** Instructions for the task **
Take every line from the data that has the word "eraser" in it.

Scene comparison data:
+===+

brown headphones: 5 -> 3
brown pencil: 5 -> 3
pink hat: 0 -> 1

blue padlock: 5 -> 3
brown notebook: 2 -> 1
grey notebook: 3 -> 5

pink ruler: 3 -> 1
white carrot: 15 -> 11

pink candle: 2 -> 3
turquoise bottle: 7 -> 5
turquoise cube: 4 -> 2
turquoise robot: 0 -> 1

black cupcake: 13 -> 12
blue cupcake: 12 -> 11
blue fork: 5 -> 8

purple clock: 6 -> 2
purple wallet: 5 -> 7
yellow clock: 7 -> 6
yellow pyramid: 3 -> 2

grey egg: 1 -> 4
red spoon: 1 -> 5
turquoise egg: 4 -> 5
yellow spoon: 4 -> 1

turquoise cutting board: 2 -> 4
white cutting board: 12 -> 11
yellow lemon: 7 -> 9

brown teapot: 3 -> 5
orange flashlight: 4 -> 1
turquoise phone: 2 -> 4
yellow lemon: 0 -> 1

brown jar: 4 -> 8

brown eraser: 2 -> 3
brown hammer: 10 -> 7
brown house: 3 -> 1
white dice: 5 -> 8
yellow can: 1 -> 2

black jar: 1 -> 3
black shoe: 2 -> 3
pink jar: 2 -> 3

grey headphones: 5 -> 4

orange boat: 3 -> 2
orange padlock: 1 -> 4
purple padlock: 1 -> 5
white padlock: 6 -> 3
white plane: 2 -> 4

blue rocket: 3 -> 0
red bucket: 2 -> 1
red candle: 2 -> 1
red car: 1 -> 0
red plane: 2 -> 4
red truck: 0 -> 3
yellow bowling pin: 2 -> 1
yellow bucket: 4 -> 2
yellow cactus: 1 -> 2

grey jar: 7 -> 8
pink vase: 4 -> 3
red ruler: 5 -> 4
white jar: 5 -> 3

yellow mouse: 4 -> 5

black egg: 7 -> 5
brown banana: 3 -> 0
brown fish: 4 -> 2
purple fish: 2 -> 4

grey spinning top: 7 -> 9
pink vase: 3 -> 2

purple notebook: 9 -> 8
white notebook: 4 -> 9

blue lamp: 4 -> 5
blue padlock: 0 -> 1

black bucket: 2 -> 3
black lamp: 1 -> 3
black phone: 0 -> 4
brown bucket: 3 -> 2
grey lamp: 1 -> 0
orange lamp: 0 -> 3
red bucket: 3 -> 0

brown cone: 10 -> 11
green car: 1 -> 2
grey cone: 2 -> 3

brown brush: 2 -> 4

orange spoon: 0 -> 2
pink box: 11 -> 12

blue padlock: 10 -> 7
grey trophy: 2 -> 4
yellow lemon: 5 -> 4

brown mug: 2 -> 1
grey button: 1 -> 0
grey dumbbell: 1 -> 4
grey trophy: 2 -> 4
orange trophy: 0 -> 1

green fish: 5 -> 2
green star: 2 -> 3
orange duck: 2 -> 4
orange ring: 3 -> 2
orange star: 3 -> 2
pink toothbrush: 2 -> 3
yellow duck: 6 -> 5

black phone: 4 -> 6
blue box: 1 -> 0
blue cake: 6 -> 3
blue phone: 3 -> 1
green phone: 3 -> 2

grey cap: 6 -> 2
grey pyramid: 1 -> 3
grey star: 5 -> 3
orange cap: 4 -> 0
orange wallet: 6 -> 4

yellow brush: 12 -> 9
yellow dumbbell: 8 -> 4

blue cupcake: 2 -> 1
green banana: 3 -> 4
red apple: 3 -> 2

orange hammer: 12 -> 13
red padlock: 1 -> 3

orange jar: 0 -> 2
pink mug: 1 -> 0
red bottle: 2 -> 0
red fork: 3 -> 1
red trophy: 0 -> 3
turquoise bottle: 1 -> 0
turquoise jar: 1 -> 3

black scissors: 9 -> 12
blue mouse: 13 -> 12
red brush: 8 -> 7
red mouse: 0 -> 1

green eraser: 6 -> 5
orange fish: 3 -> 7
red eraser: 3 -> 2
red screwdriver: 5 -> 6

+===+

** Response to the task **
brown eraser: 2 -> 3
green eraser: 6 -> 5
red eraser: 3 -> 2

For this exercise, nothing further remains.